= What you need to do =
Your output should be the lines below from the one with "IC3 pin VCC: VCC -> GND" through the one with "R3: 1.5k (LED_A, PULSE) -> 750 (LED_A, PULSE)", copied exactly, pictures excluded.

BEGIN Records provided

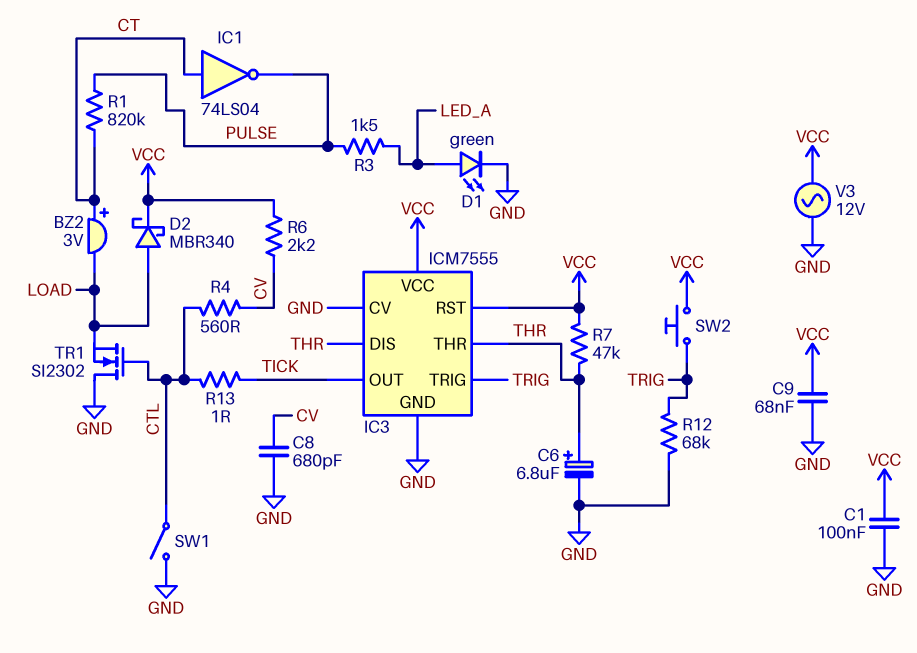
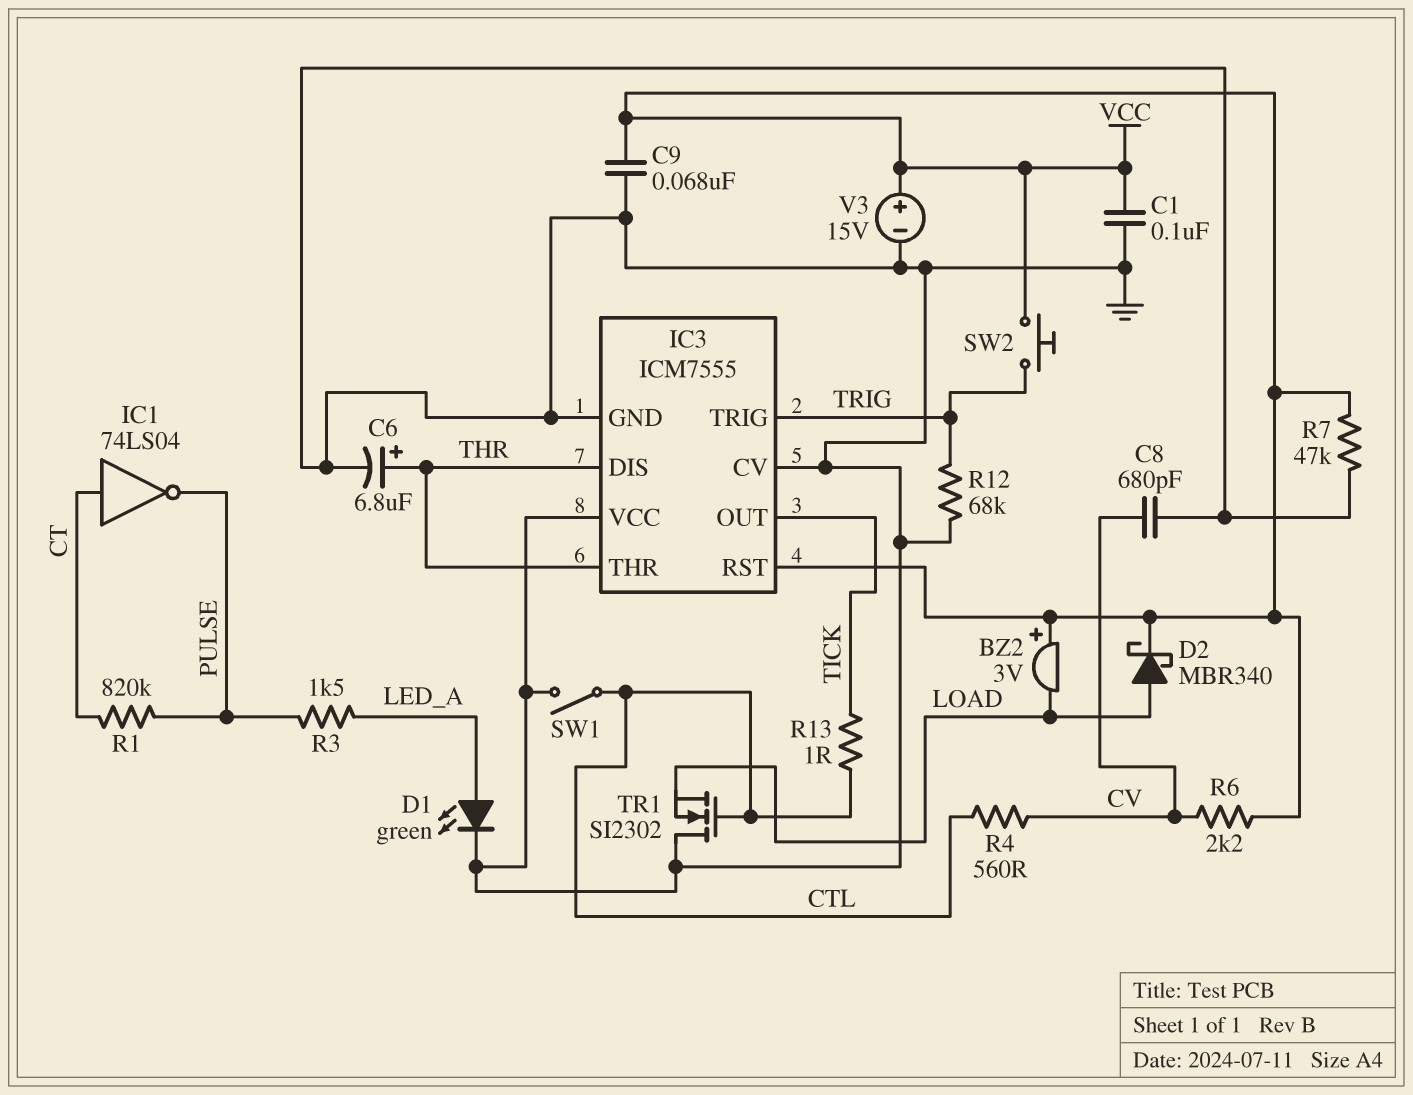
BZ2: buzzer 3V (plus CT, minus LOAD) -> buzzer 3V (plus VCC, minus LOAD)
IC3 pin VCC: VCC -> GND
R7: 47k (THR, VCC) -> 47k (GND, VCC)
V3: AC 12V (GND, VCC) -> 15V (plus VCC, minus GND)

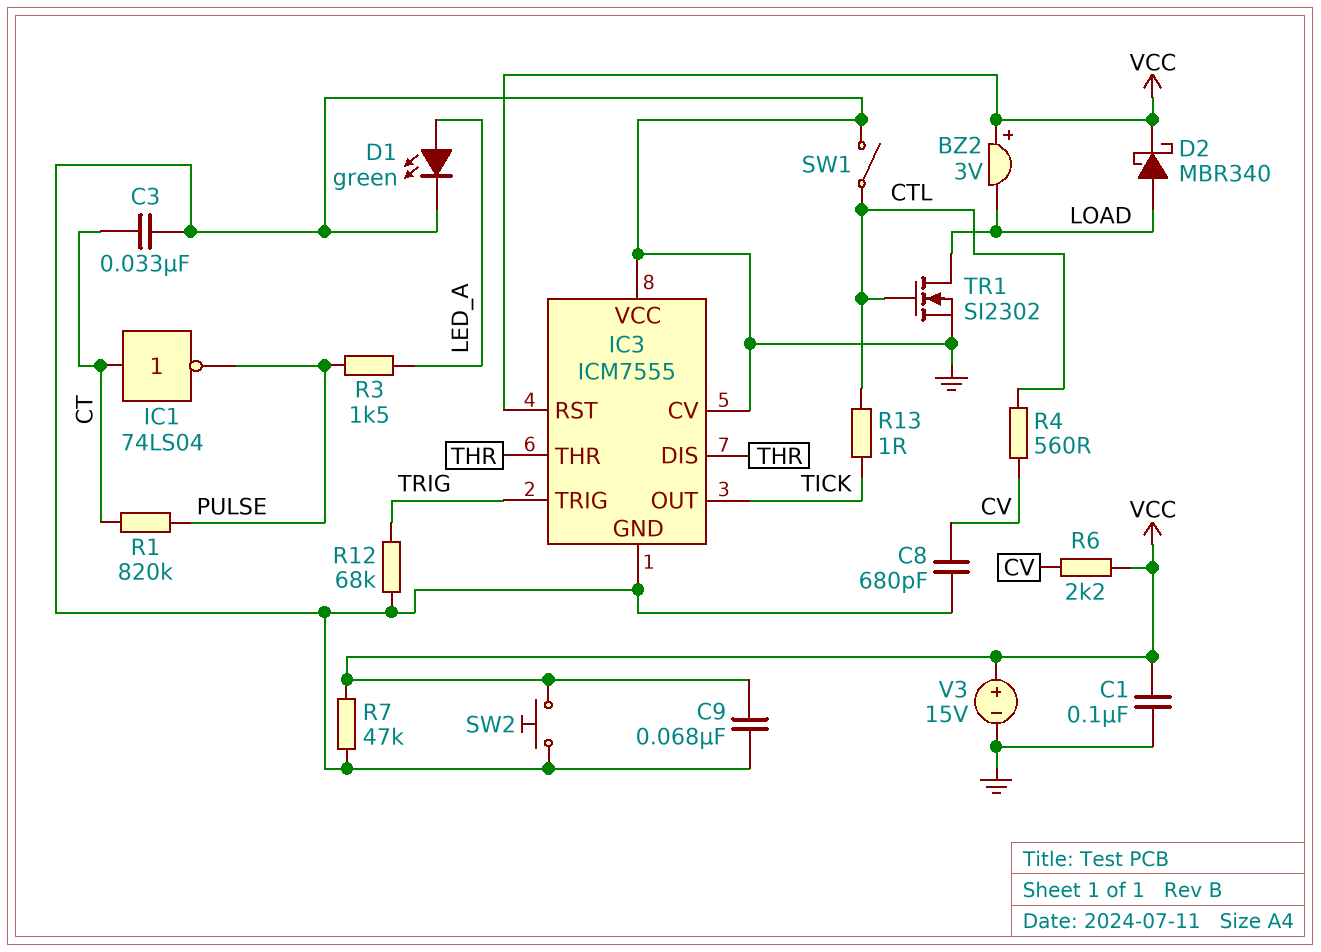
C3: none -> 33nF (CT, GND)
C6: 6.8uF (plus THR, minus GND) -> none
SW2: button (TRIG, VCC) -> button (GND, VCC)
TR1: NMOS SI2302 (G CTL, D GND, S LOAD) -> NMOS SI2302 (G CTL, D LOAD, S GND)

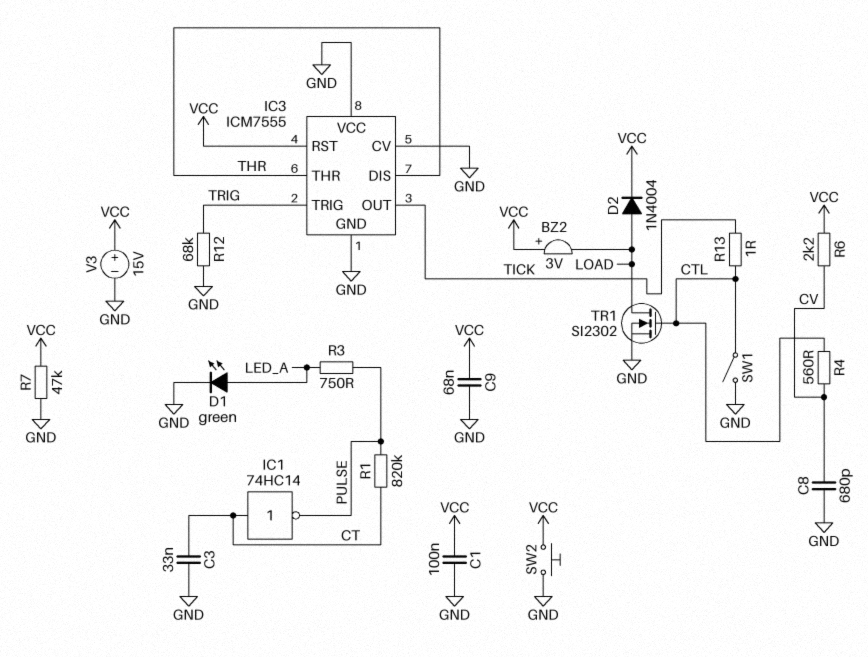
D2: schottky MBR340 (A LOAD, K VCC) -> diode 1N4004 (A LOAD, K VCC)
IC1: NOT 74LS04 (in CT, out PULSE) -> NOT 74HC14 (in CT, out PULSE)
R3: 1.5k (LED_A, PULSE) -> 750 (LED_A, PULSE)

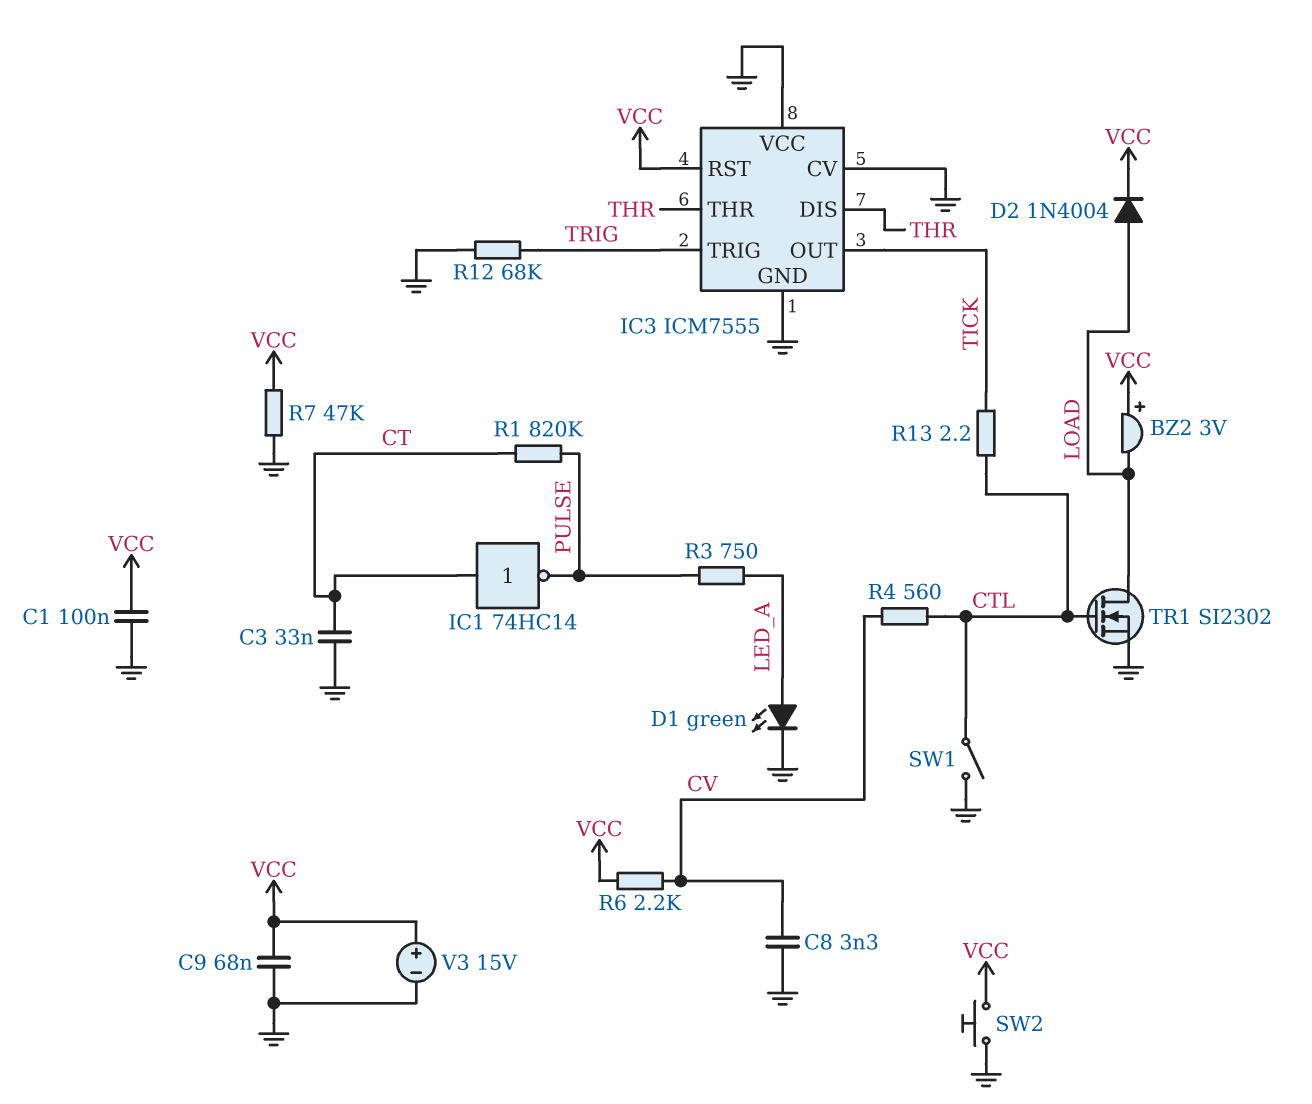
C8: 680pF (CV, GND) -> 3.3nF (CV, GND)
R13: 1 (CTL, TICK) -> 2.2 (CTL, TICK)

END Records provided

= Output for this exercise =
IC3 pin VCC: VCC -> GND
R7: 47k (THR, VCC) -> 47k (GND, VCC)
V3: AC 12V (GND, VCC) -> 15V (plus VCC, minus GND)

C3: none -> 33nF (CT, GND)
C6: 6.8uF (plus THR, minus GND) -> none
SW2: button (TRIG, VCC) -> button (GND, VCC)
TR1: NMOS SI2302 (G CTL, D GND, S LOAD) -> NMOS SI2302 (G CTL, D LOAD, S GND)

D2: schottky MBR340 (A LOAD, K VCC) -> diode 1N4004 (A LOAD, K VCC)
IC1: NOT 74LS04 (in CT, out PULSE) -> NOT 74HC14 (in CT, out PULSE)
R3: 1.5k (LED_A, PULSE) -> 750 (LED_A, PULSE)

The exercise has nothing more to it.